[THE RECORDS — start]

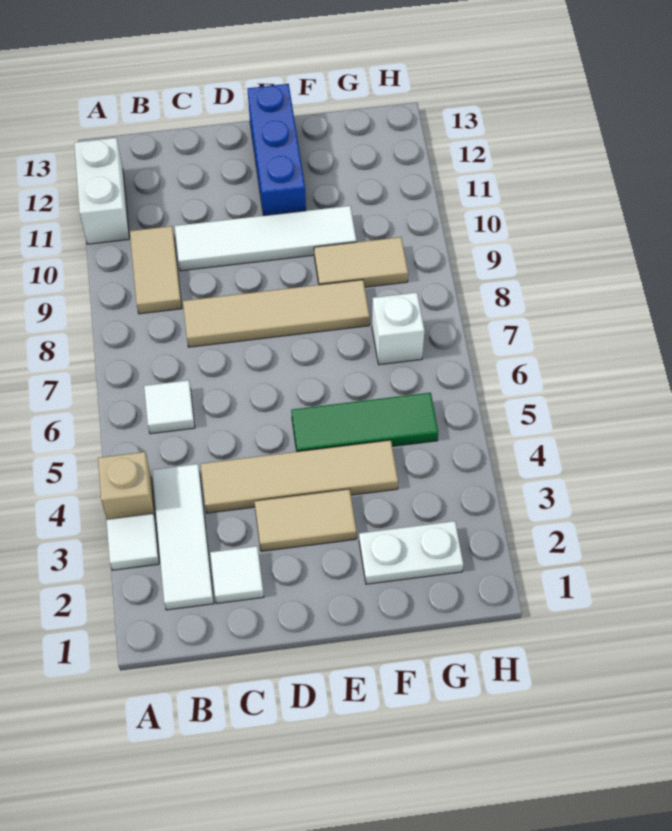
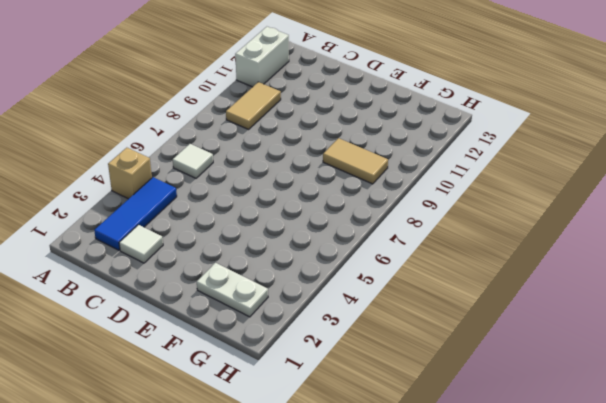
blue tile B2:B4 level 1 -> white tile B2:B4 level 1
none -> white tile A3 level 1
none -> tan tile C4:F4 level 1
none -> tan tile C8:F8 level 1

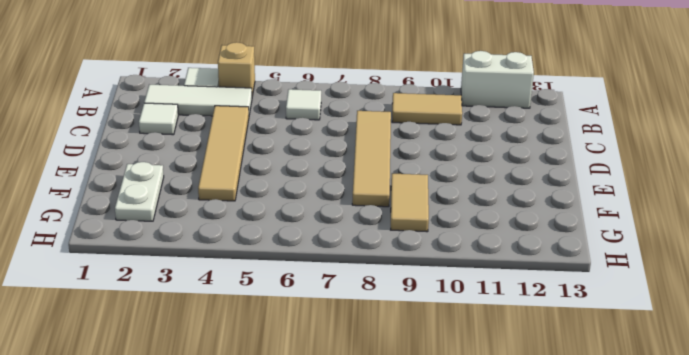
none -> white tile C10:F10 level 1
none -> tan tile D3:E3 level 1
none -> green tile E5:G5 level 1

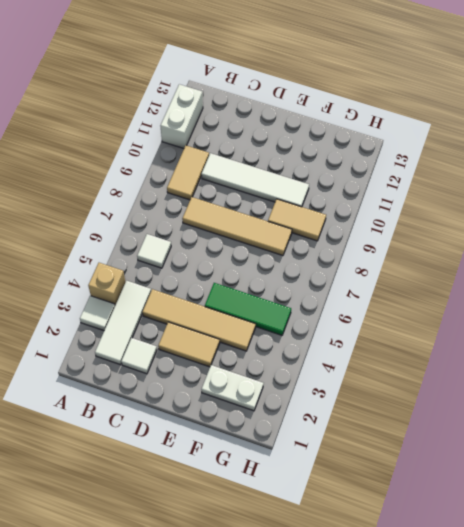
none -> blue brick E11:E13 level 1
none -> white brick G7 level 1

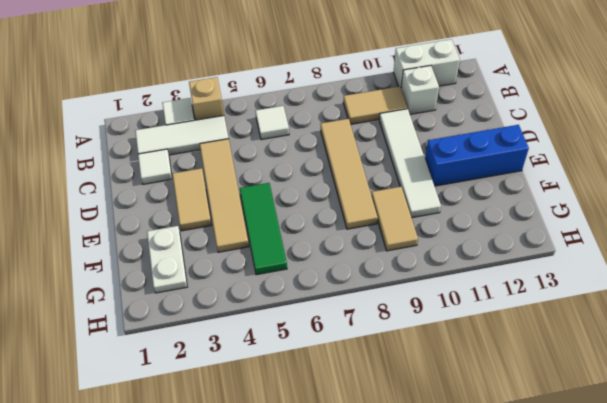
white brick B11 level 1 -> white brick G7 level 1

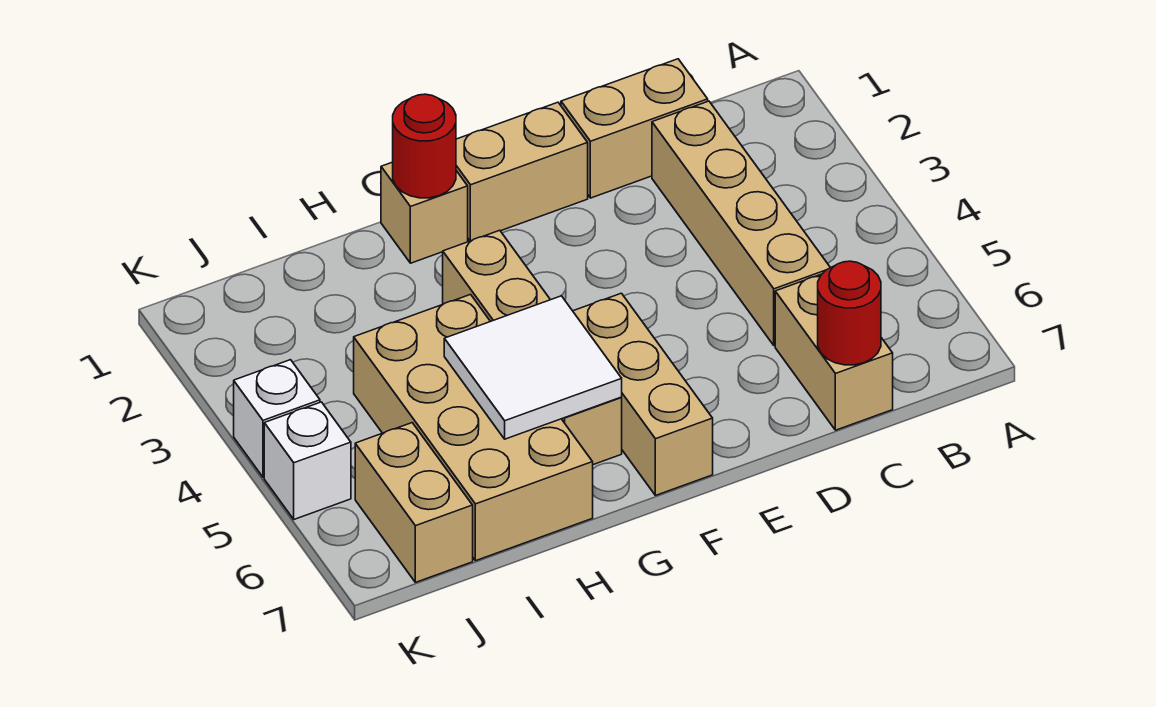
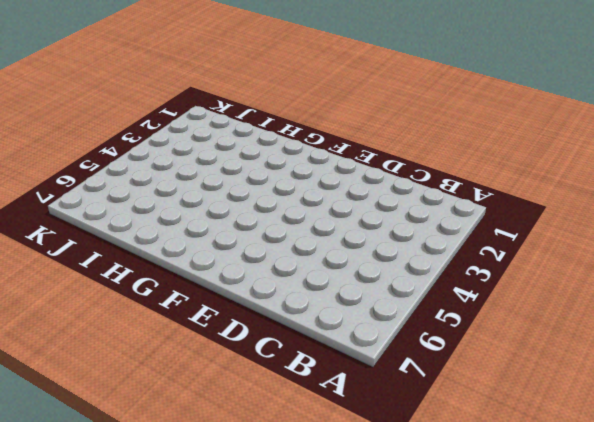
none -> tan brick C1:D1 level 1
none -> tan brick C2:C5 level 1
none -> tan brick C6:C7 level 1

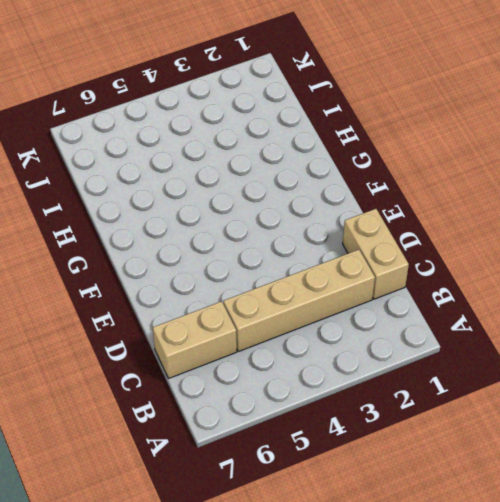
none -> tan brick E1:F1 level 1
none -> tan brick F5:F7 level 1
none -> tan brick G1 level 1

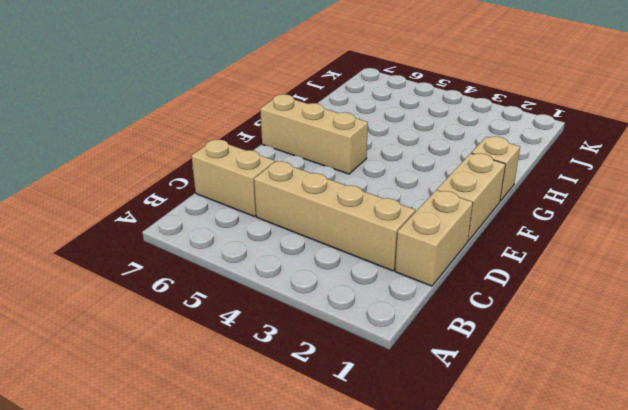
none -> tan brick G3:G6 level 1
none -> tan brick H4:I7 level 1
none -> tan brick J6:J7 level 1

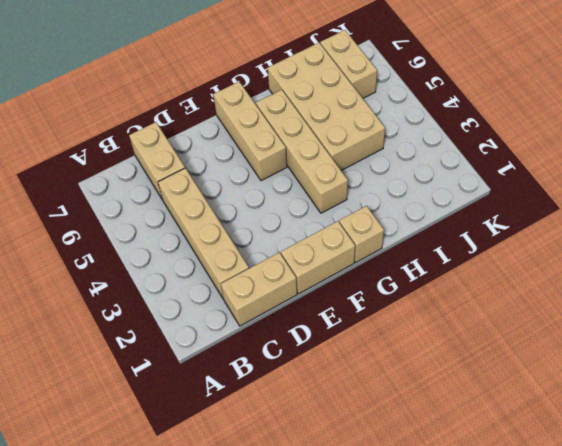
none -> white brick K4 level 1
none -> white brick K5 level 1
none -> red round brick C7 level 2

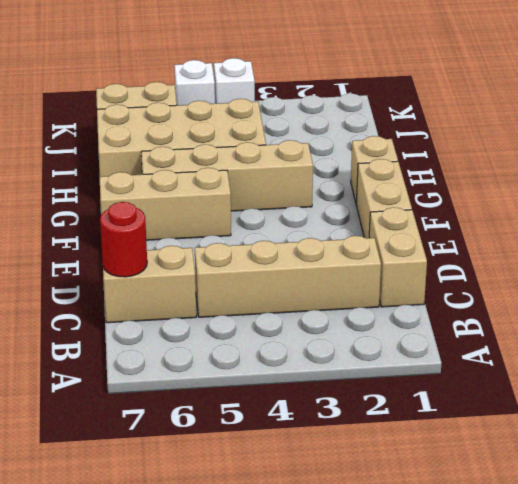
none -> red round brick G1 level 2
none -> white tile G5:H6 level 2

[THE RECORDS — finish]

**WHAT IS BEING ASKED:**
Pick up at the line that holds "none -> tan brick J6:J7 level 1" and restate each line, word for word, through the last line of the entries. Include both end lines but none of the pictures.

**EXPECTED ANSWER:**
none -> tan brick J6:J7 level 1

none -> white brick K4 level 1
none -> white brick K5 level 1
none -> red round brick C7 level 2

none -> red round brick G1 level 2
none -> white tile G5:H6 level 2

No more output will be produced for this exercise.